## [WHAT YOU ARE ASKED TO DO]
Once you find the line with "R8: 7.5k (VDD, VRAW) -> none" in the listing below, set down exactly every line from it through the line with "U1 pin VCC: COM -> VA", but no pictures.

## [TASK INPUTS]
***

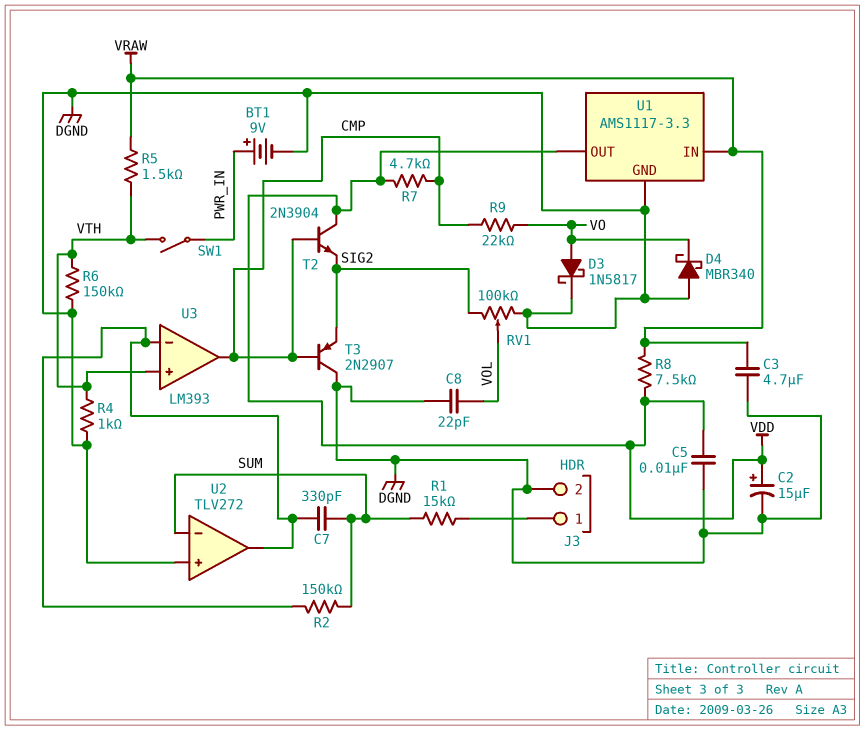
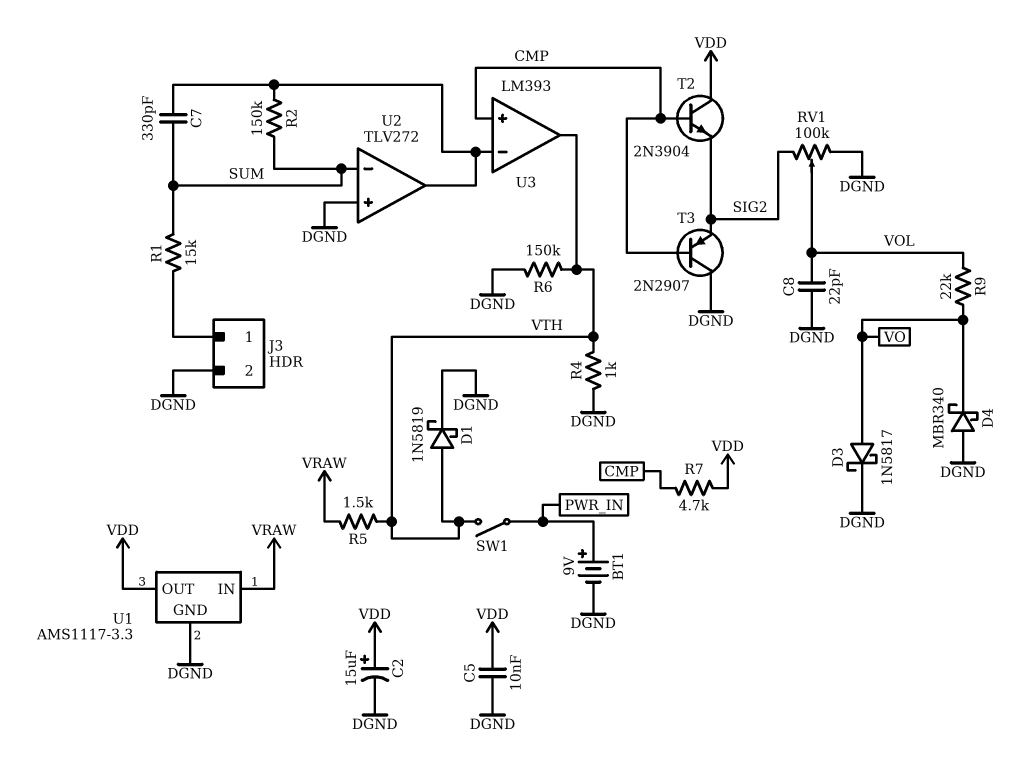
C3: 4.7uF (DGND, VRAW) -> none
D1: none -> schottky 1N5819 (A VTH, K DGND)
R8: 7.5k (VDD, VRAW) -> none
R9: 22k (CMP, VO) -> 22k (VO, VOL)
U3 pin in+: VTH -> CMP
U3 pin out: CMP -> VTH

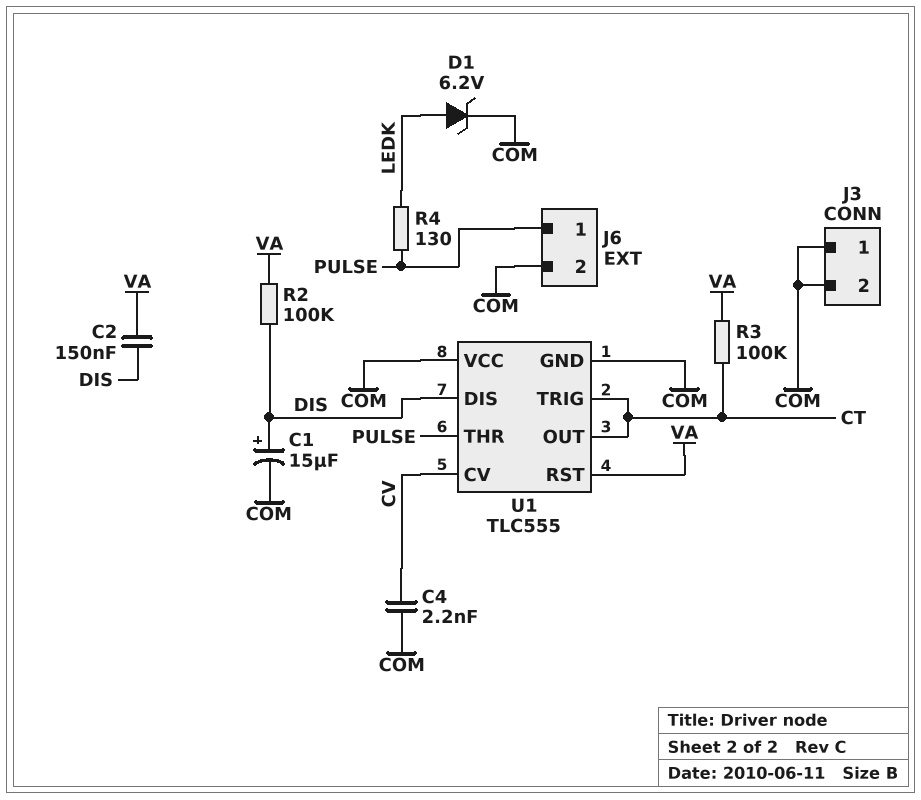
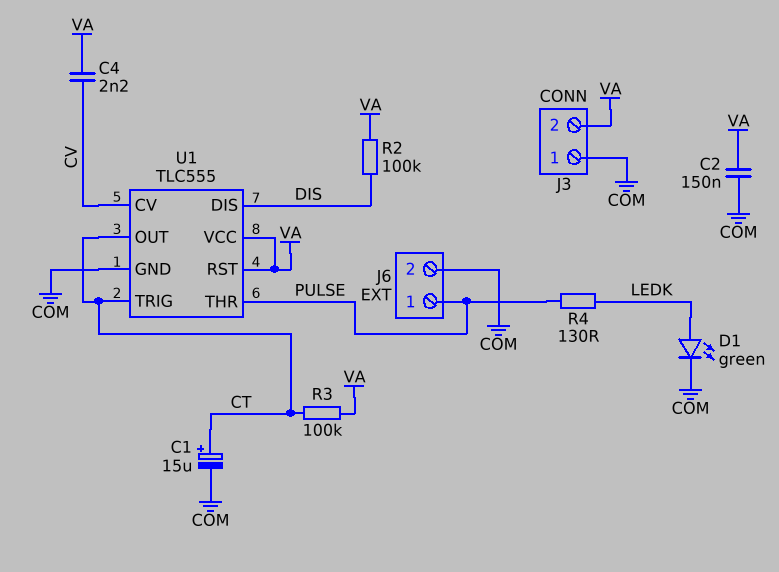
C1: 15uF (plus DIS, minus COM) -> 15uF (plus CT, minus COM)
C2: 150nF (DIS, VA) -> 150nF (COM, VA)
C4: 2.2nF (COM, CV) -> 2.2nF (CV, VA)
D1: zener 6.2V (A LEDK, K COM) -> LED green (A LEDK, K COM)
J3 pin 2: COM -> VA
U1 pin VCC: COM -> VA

***

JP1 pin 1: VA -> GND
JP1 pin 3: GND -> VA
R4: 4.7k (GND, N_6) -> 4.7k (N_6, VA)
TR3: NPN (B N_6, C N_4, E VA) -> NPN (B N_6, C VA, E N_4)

***

## [RESULT]
R8: 7.5k (VDD, VRAW) -> none
R9: 22k (CMP, VO) -> 22k (VO, VOL)
U3 pin in+: VTH -> CMP
U3 pin out: CMP -> VTH

C1: 15uF (plus DIS, minus COM) -> 15uF (plus CT, minus COM)
C2: 150nF (DIS, VA) -> 150nF (COM, VA)
C4: 2.2nF (COM, CV) -> 2.2nF (CV, VA)
D1: zener 6.2V (A LEDK, K COM) -> LED green (A LEDK, K COM)
J3 pin 2: COM -> VA
U1 pin VCC: COM -> VA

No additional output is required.